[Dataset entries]
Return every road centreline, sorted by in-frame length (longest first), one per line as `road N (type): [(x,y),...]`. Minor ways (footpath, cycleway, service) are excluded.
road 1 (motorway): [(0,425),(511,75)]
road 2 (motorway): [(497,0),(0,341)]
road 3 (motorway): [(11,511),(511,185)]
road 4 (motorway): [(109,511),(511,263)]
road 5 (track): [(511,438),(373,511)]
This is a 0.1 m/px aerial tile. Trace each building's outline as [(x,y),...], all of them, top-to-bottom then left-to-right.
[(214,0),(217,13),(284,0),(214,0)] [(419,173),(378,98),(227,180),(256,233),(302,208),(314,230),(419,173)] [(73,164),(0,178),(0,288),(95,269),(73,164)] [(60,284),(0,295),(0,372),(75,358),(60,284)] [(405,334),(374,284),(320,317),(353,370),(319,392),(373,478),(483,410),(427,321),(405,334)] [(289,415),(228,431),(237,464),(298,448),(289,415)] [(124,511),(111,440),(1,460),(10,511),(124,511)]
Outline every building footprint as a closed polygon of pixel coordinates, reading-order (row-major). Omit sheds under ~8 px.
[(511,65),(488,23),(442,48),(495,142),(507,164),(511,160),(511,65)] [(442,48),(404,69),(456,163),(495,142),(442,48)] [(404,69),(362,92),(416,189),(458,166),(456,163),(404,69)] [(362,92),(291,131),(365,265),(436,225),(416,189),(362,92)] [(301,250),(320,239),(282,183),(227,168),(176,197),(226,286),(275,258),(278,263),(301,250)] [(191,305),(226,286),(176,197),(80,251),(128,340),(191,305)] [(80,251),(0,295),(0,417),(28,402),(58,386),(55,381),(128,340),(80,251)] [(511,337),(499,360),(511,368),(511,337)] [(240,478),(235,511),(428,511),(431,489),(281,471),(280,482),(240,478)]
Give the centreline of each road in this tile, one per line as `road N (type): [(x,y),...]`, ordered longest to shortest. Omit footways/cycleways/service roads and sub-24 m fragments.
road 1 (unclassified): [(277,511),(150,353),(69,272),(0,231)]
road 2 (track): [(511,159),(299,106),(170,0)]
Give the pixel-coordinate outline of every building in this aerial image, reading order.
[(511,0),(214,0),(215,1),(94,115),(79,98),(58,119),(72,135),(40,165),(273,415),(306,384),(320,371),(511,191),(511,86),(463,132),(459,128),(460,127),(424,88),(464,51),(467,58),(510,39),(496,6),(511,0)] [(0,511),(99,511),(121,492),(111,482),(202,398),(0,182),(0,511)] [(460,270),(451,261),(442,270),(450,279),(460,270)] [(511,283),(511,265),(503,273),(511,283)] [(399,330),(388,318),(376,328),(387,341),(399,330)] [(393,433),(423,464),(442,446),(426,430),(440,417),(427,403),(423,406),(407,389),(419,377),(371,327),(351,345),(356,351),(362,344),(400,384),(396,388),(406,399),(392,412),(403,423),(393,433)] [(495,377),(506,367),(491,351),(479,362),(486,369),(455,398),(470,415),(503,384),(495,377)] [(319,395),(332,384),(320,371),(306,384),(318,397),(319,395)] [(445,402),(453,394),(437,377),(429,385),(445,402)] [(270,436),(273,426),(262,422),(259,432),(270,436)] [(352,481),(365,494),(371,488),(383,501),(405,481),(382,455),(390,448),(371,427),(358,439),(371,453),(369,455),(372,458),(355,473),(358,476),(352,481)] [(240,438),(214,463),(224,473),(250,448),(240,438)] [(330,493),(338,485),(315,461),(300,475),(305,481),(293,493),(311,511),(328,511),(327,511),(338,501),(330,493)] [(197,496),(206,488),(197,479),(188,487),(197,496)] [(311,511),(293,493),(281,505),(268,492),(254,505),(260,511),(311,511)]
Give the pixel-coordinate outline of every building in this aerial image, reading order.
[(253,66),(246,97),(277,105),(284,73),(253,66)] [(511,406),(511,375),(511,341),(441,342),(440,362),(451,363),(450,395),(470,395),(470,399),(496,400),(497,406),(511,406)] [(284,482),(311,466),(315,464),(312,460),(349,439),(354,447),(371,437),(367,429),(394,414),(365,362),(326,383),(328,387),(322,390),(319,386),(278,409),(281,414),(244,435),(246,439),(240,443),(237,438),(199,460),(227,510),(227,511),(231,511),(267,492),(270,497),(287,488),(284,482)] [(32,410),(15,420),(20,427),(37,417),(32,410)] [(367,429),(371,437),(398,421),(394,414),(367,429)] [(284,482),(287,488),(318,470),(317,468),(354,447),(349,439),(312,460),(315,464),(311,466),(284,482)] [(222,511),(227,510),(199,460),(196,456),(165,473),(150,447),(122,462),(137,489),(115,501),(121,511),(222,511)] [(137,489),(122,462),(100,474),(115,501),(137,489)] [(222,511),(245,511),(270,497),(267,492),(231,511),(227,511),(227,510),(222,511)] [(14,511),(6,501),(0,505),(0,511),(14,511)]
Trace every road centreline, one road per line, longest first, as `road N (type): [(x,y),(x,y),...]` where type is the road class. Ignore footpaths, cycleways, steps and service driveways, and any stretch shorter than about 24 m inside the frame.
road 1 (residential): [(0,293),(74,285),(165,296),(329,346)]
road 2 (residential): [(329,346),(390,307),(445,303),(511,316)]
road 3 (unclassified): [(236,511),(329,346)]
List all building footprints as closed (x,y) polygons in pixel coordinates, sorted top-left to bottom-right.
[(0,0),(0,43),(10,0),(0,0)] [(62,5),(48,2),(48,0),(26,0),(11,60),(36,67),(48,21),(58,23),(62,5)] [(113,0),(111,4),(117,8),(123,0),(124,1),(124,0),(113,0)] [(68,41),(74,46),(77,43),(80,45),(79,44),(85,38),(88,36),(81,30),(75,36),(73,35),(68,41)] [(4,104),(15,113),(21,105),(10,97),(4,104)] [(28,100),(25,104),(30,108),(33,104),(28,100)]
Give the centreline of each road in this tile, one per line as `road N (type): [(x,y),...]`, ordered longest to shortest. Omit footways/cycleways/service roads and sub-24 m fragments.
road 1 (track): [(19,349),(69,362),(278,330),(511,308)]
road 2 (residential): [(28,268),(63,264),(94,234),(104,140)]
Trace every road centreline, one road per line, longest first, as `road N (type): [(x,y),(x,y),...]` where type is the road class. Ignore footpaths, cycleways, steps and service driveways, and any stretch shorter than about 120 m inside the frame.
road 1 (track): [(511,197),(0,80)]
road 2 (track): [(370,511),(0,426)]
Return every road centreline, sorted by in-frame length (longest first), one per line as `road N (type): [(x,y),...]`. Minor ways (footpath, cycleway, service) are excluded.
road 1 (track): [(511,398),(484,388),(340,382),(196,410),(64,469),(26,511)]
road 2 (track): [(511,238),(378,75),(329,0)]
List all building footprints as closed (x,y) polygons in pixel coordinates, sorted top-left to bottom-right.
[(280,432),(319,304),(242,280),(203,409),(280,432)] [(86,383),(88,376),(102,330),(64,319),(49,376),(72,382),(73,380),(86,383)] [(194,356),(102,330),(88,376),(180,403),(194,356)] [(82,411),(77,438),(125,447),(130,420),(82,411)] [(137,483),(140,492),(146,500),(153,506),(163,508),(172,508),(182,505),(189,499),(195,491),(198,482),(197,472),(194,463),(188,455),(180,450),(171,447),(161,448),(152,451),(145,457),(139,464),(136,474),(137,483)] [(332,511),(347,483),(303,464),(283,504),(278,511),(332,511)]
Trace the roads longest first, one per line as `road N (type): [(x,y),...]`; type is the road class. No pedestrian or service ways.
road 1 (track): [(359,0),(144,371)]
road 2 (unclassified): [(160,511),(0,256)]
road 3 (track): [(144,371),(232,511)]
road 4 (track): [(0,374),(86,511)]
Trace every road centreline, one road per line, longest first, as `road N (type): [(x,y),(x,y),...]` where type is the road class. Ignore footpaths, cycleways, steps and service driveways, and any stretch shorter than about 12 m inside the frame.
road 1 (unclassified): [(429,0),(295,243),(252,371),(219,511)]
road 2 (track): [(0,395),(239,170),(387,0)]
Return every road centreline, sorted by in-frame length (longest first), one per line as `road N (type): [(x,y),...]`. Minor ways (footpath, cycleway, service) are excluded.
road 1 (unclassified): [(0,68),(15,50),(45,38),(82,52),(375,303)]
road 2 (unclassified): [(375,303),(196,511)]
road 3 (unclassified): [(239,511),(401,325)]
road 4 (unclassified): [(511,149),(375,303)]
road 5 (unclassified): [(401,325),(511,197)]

> _Exercise description_: Print the data above verbatim, starting from its first line and continuing up to and including the line with "road 4 (motorway): [(109,511),(511,263)]".

> _Task answer_:
Return every road centreline, sorted by in-frame length (longest first), one per line as `road N (type): [(x,y),...]`. Minor ways (footpath, cycleway, service) are excluded.
road 1 (motorway): [(0,425),(511,75)]
road 2 (motorway): [(497,0),(0,341)]
road 3 (motorway): [(11,511),(511,185)]
road 4 (motorway): [(109,511),(511,263)]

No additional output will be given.